--- Start ---

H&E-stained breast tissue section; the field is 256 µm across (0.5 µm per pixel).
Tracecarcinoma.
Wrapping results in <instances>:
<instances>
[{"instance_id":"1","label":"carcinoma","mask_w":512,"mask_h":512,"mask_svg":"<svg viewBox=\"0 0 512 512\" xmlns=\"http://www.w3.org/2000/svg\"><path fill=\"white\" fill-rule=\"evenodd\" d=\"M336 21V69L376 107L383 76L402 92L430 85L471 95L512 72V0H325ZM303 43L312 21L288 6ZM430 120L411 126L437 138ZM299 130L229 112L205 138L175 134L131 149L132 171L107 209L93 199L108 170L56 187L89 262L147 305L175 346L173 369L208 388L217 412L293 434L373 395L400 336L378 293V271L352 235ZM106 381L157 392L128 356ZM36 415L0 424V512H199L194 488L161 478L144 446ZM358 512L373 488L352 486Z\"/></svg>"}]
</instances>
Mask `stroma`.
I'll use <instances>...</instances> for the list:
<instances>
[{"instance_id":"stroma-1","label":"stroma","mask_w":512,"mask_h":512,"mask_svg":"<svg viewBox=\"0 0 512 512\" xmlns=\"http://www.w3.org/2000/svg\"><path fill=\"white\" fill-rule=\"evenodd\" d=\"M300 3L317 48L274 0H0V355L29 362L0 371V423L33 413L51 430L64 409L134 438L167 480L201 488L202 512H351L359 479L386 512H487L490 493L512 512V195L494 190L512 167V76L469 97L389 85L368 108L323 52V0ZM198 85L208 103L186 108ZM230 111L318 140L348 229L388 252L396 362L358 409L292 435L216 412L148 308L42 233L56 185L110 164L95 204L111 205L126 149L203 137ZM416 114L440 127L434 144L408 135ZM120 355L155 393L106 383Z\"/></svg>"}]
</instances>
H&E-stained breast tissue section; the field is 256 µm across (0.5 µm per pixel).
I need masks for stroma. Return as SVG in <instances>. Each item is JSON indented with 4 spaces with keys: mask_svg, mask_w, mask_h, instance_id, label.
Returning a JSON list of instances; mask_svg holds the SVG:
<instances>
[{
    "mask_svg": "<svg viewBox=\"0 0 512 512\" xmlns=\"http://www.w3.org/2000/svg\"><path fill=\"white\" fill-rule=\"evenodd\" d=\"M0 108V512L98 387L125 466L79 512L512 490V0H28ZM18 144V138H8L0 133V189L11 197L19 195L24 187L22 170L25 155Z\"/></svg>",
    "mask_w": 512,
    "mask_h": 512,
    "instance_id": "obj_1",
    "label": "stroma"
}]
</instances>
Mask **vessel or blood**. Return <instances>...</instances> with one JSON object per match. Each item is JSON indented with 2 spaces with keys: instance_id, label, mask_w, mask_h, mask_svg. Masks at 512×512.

--- End ---

Copy out all of the records shown above exactly.

H&E-stained breast tissue section; the field is 256 µm across (0.5 µm per pixel).
Tracecarcinoma.
Wrapping results in <instances>:
<instances>
[{"instance_id":"1","label":"carcinoma","mask_w":512,"mask_h":512,"mask_svg":"<svg viewBox=\"0 0 512 512\" xmlns=\"http://www.w3.org/2000/svg\"><path fill=\"white\" fill-rule=\"evenodd\" d=\"M336 21V69L376 107L383 76L402 92L430 85L471 95L512 72V0H325ZM303 43L312 21L288 6ZM430 120L411 126L437 138ZM299 130L229 112L205 138L175 134L131 149L132 171L107 209L93 199L108 170L56 187L89 262L147 305L175 346L173 369L208 388L217 412L293 434L373 395L400 336L378 293V271L352 235ZM106 381L157 392L128 356ZM36 415L0 424V512H199L194 488L161 478L144 446ZM358 512L373 488L352 486Z\"/></svg>"}]
</instances>
Mask `stroma`.
I'll use <instances>...</instances> for the list:
<instances>
[{"instance_id":"stroma-1","label":"stroma","mask_w":512,"mask_h":512,"mask_svg":"<svg viewBox=\"0 0 512 512\" xmlns=\"http://www.w3.org/2000/svg\"><path fill=\"white\" fill-rule=\"evenodd\" d=\"M300 3L317 48L274 0H0V355L29 362L0 371V423L33 413L51 430L64 409L134 438L167 480L201 488L202 512H351L359 479L386 512H487L490 493L512 512V195L494 190L512 167V76L469 97L389 85L368 108L323 52V0ZM198 85L208 103L186 108ZM230 111L318 140L348 229L388 252L396 362L358 409L292 435L216 412L148 308L42 233L56 185L110 164L95 204L111 205L126 149L203 137ZM416 114L440 127L434 144L408 135ZM120 355L155 393L106 383Z\"/></svg>"}]
</instances>
H&E-stained breast tissue section; the field is 256 µm across (0.5 µm per pixel).
I need masks for stroma. Return as SVG in <instances>. Each item is JSON indented with 4 spaces with keys: mask_svg, mask_w, mask_h, instance_id, label.
Returning a JSON list of instances; mask_svg holds the SVG:
<instances>
[{
    "mask_svg": "<svg viewBox=\"0 0 512 512\" xmlns=\"http://www.w3.org/2000/svg\"><path fill=\"white\" fill-rule=\"evenodd\" d=\"M0 108V512L98 387L125 466L79 512L512 490V0H28ZM18 144V138H8L0 133V189L11 197L19 195L24 187L22 170L25 155Z\"/></svg>",
    "mask_w": 512,
    "mask_h": 512,
    "instance_id": "obj_1",
    "label": "stroma"
}]
</instances>
Mask **vessel or blood**. Return <instances>...</instances> with one JSON object per match. Each item is JSON indented with 2 spaces with keys: instance_id, label, mask_w, mask_h, mask_svg. Masks at 512×512.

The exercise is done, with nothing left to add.